§ Exercise instructions: Please show every line in the entries below that includes the word "duck".

(Coordinate-based change listings)
+===+

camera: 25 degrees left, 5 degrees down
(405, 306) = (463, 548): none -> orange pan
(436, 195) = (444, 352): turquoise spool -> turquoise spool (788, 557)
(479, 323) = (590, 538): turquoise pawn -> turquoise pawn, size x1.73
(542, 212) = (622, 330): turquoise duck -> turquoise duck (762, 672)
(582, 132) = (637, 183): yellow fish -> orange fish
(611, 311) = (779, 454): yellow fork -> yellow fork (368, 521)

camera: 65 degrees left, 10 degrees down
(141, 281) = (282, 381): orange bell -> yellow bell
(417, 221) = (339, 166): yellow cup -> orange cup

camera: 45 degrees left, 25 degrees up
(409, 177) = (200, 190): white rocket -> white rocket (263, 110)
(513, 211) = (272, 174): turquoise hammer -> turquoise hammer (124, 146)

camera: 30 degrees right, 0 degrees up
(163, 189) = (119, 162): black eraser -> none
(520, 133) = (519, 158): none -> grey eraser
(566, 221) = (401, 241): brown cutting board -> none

+===+

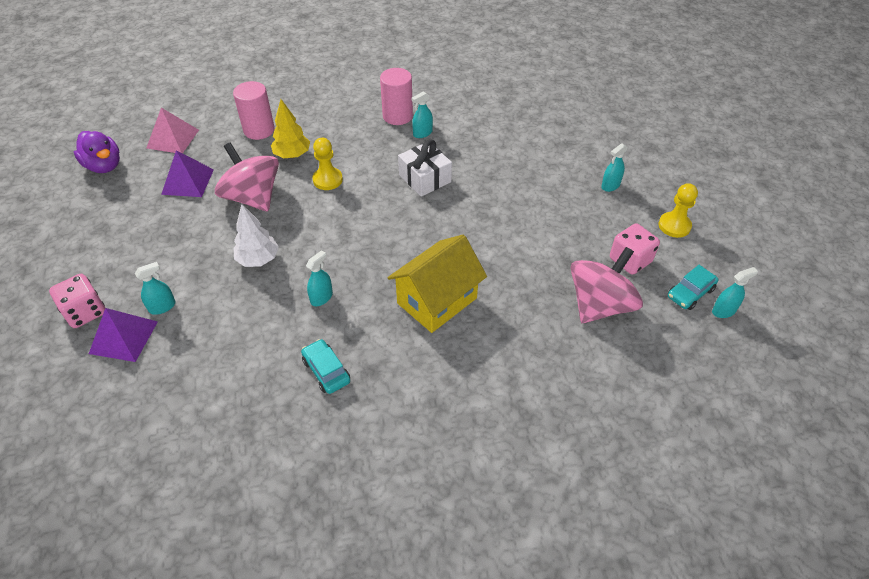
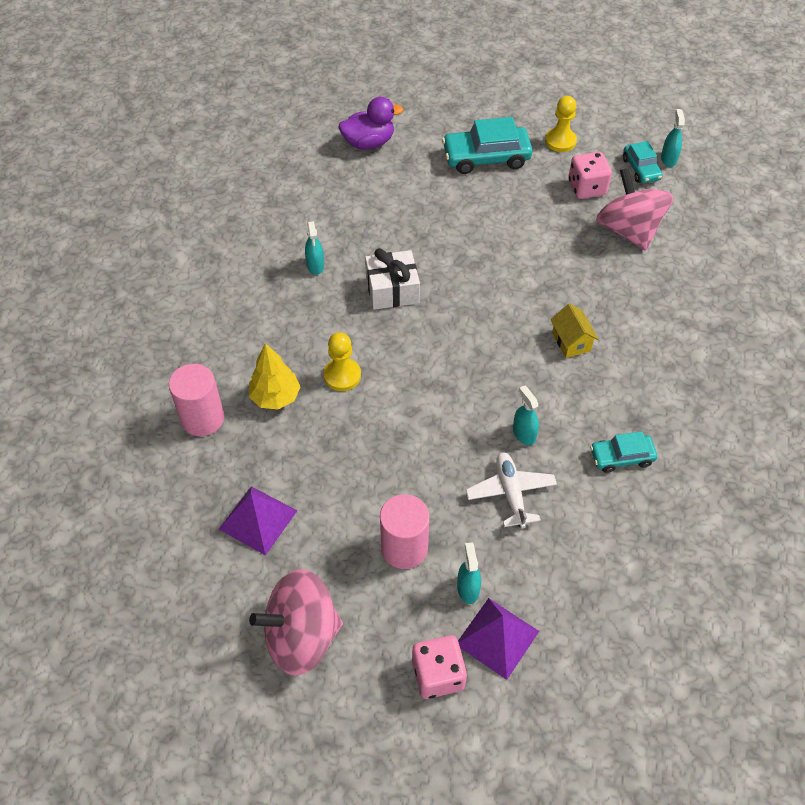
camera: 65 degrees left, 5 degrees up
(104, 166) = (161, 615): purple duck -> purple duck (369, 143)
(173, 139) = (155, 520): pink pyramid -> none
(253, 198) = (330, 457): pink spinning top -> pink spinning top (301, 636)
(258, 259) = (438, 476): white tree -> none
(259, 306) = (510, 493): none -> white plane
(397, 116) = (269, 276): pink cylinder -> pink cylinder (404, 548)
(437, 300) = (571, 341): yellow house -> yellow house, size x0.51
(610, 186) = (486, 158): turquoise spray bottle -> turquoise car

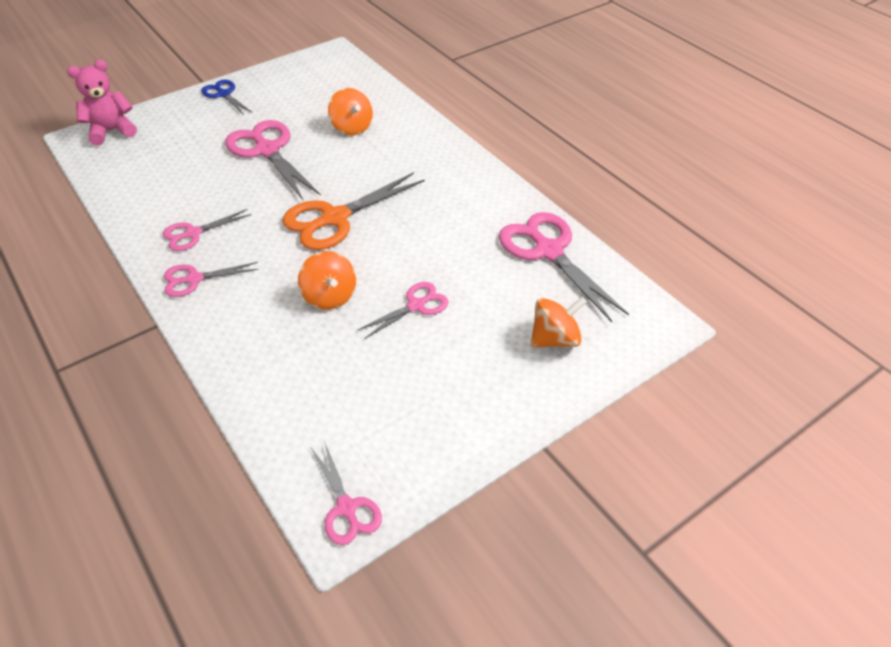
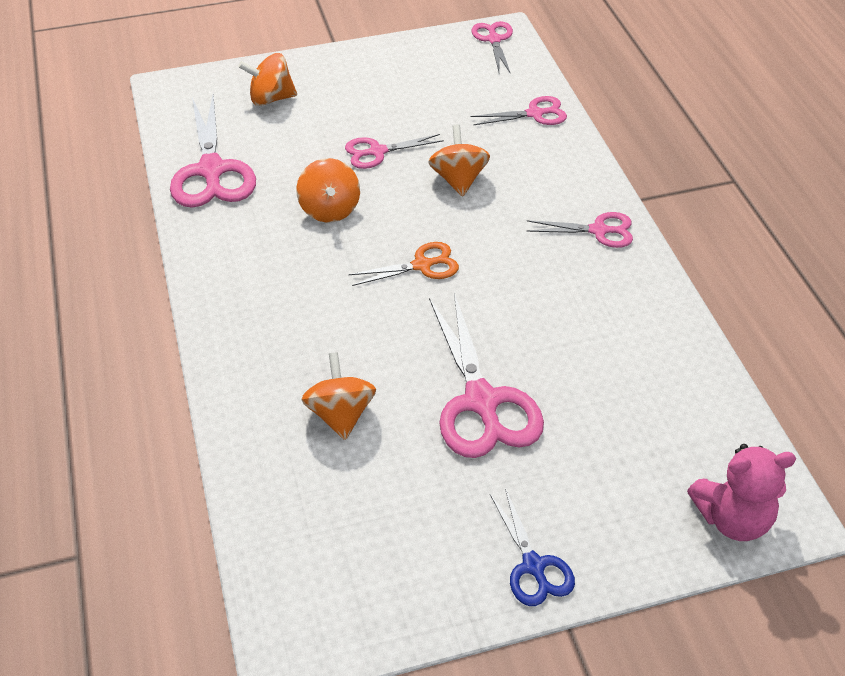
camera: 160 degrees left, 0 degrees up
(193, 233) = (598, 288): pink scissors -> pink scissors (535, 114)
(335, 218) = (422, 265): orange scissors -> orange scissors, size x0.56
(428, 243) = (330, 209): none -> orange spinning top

+===+

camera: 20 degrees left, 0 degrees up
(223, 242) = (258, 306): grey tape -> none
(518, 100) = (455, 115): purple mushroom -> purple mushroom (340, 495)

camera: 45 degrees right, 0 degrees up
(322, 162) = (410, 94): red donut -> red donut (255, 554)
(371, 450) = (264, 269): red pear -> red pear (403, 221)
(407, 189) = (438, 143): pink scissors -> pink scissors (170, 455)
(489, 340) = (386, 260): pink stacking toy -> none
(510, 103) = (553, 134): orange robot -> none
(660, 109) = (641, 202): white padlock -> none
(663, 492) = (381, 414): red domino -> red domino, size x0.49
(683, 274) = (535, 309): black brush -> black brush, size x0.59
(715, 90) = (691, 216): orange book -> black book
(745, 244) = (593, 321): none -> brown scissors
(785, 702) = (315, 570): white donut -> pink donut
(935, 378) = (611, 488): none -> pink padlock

+===+

§ Response to the task:
(542, 212) = (622, 330): turquoise duck -> turquoise duck (762, 672)
(104, 166) = (161, 615): purple duck -> purple duck (369, 143)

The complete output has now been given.